(Dataset entries)
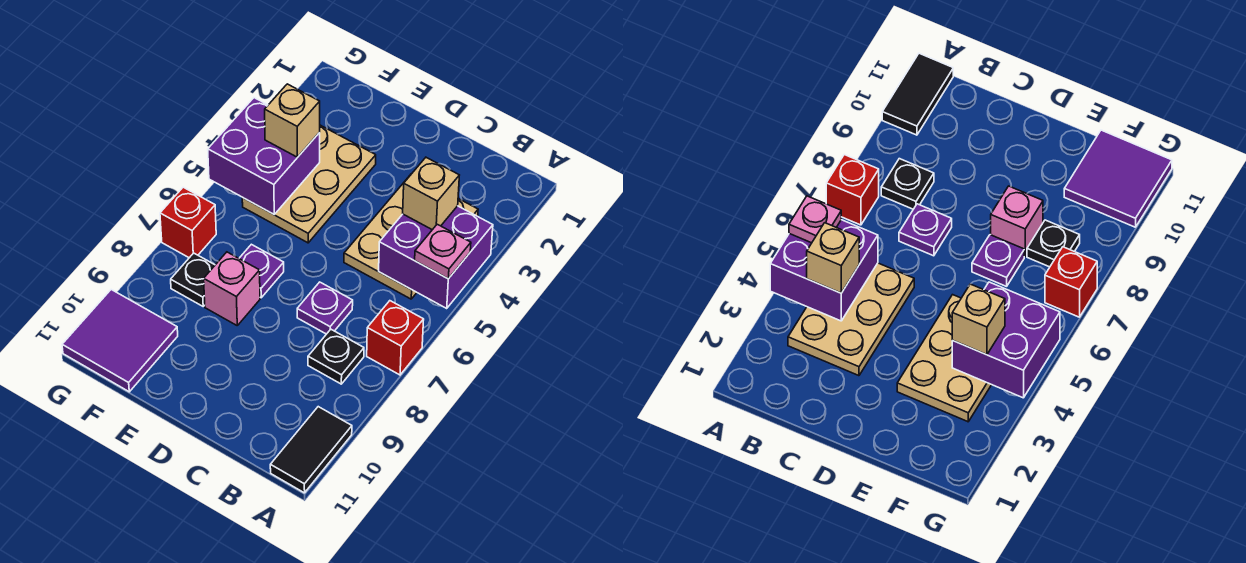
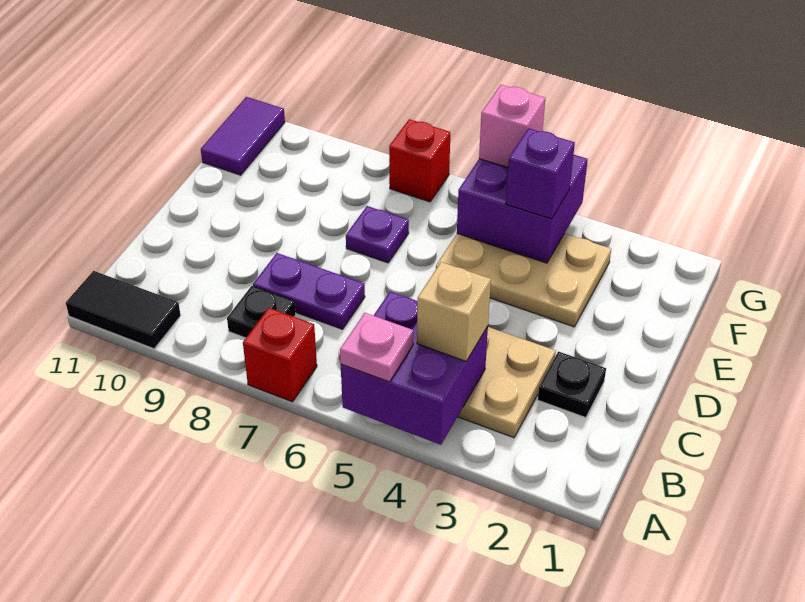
purple 1x1 plate [297,282,353,334] -> purple 1x2 plate [253,253,365,329]
pink 1x1 brick [204,252,260,325] -> pink 1x1 brick moved to [479,85,545,168]
tan 1x1 brick [265,84,320,157] -> purple 1x1 brick [506,128,575,219]
black 1x1 plate [171,253,215,306] -> black 1x1 plate moved to [538,351,606,418]
purple 2x2 tile [62,290,178,392] -> purple 1x2 tile [201,97,285,175]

▶ **Directive**
Take the lines from the first line of the entries through the line with "tan 1x1 brick", inclusive, and give them again exactly, minus any pictures.

▶ **Solution to the problem**
purple 1x1 plate [297,282,353,334] -> purple 1x2 plate [253,253,365,329]
pink 1x1 brick [204,252,260,325] -> pink 1x1 brick moved to [479,85,545,168]
tan 1x1 brick [265,84,320,157] -> purple 1x1 brick [506,128,575,219]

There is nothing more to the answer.